**WORK INSTRUCTIONS**
Search the records for the word "banana". Copy every line where it appears.

[Stored items]
---------------

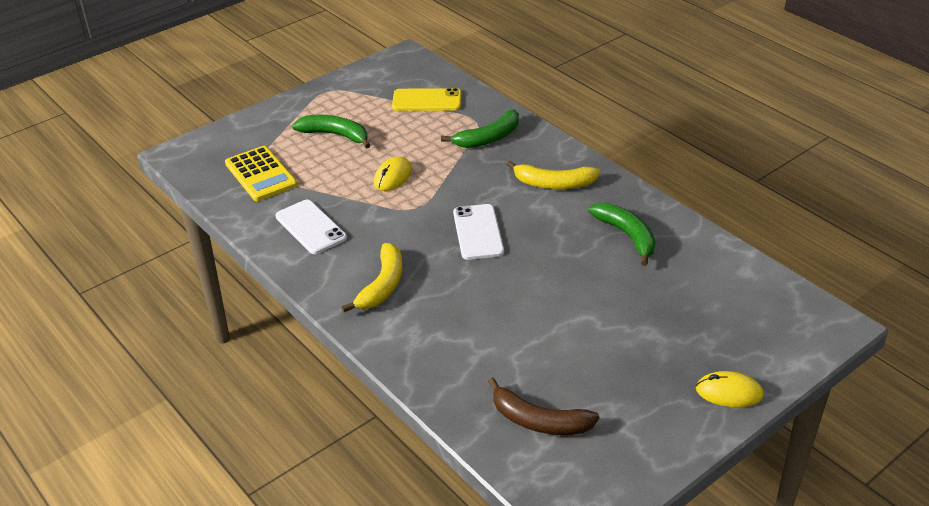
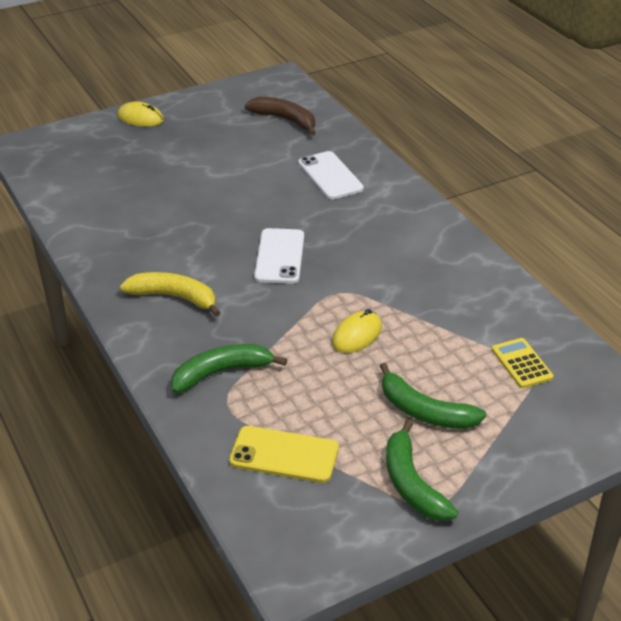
camera: 170 degrees left, 0 degrees up
(261, 174) = (521, 363): yellow calculator -> yellow calculator, size x0.64
(310, 227) = (456, 287): white phone -> white phone (330, 176)
(383, 285) = (386, 221): yellow banana -> none
(627, 235) = (134, 232): green banana -> green banana (411, 483)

---------------

**RESULT FOR THIS EXERCISE**
(383, 285) = (386, 221): yellow banana -> none
(627, 235) = (134, 232): green banana -> green banana (411, 483)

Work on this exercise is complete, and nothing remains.